• How to complete this task
Of the entries below, return exactly those lines that fall between the one containing "R15: 15k (FILT, VC) -> 15k (BUF2, FILT)" and the one containing "U1 pin OUT: BUF -> VE2", the two end lines included.

Itemized modification records:
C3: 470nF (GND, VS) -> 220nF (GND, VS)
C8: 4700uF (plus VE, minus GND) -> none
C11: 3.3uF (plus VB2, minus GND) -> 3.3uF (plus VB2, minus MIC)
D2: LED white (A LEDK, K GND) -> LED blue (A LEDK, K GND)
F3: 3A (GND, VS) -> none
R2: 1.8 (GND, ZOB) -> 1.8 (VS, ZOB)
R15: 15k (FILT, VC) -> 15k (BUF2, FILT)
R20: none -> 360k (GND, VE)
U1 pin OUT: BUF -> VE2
---
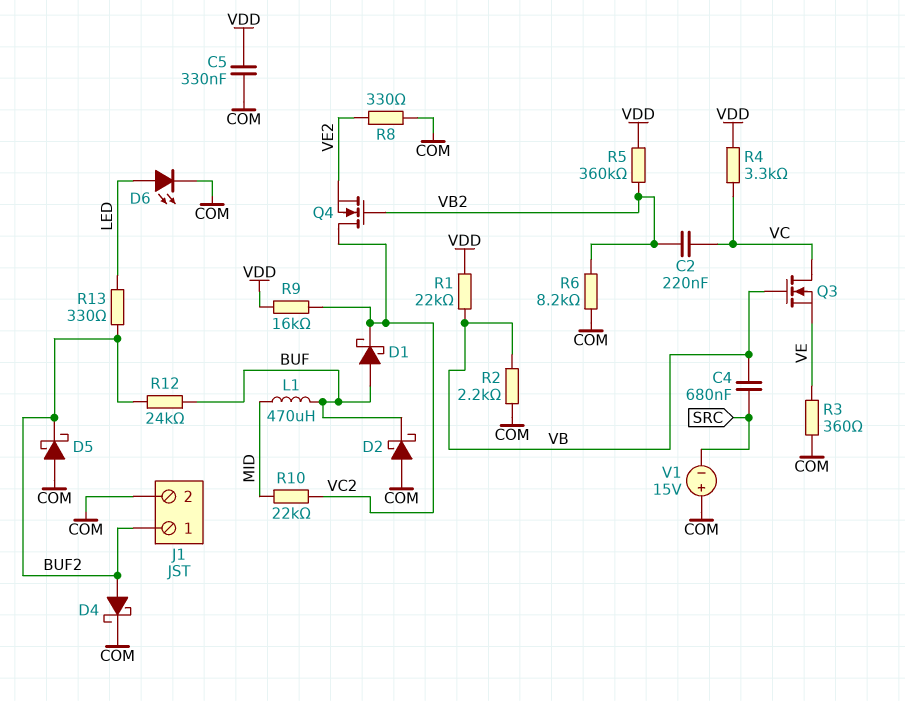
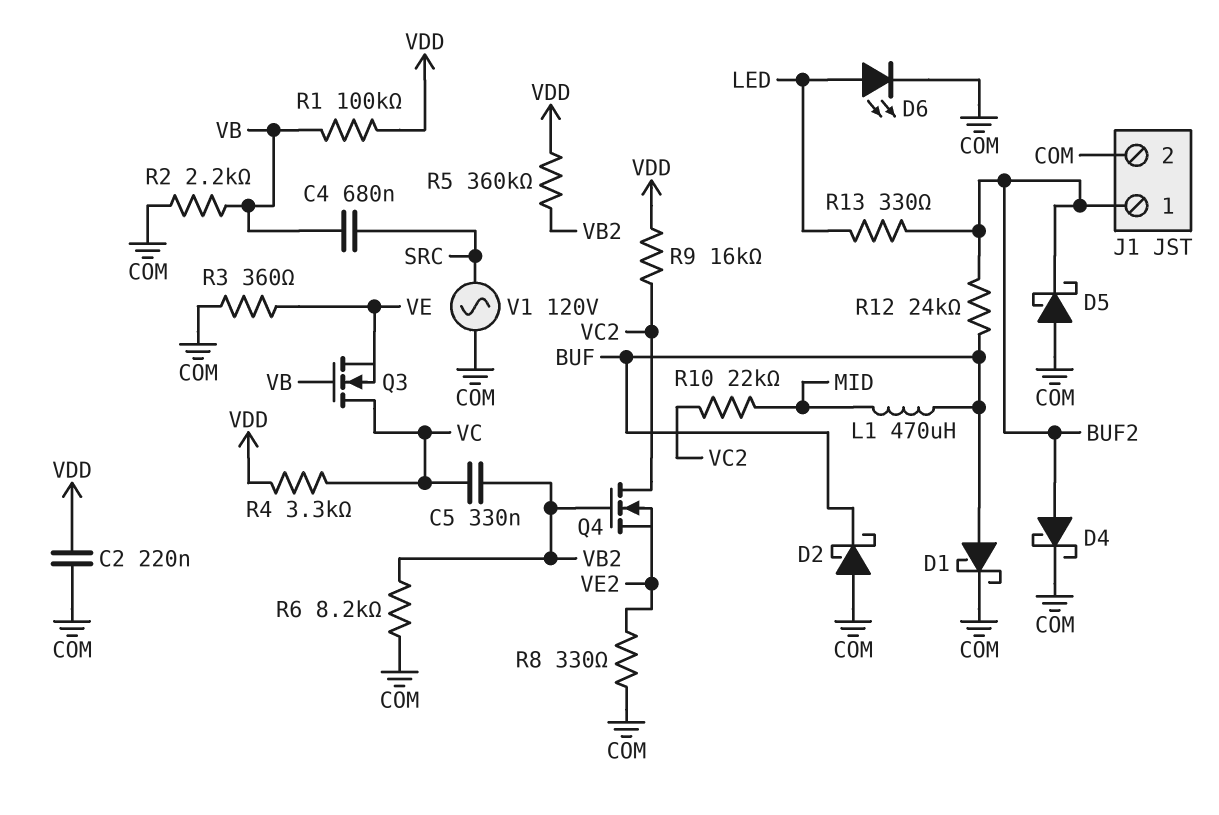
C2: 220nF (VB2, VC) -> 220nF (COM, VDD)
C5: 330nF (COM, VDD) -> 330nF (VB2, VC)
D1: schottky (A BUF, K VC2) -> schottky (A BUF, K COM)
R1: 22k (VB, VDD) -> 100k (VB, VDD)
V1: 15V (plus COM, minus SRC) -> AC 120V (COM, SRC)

• Output for this exercise
R15: 15k (FILT, VC) -> 15k (BUF2, FILT)
R20: none -> 360k (GND, VE)
U1 pin OUT: BUF -> VE2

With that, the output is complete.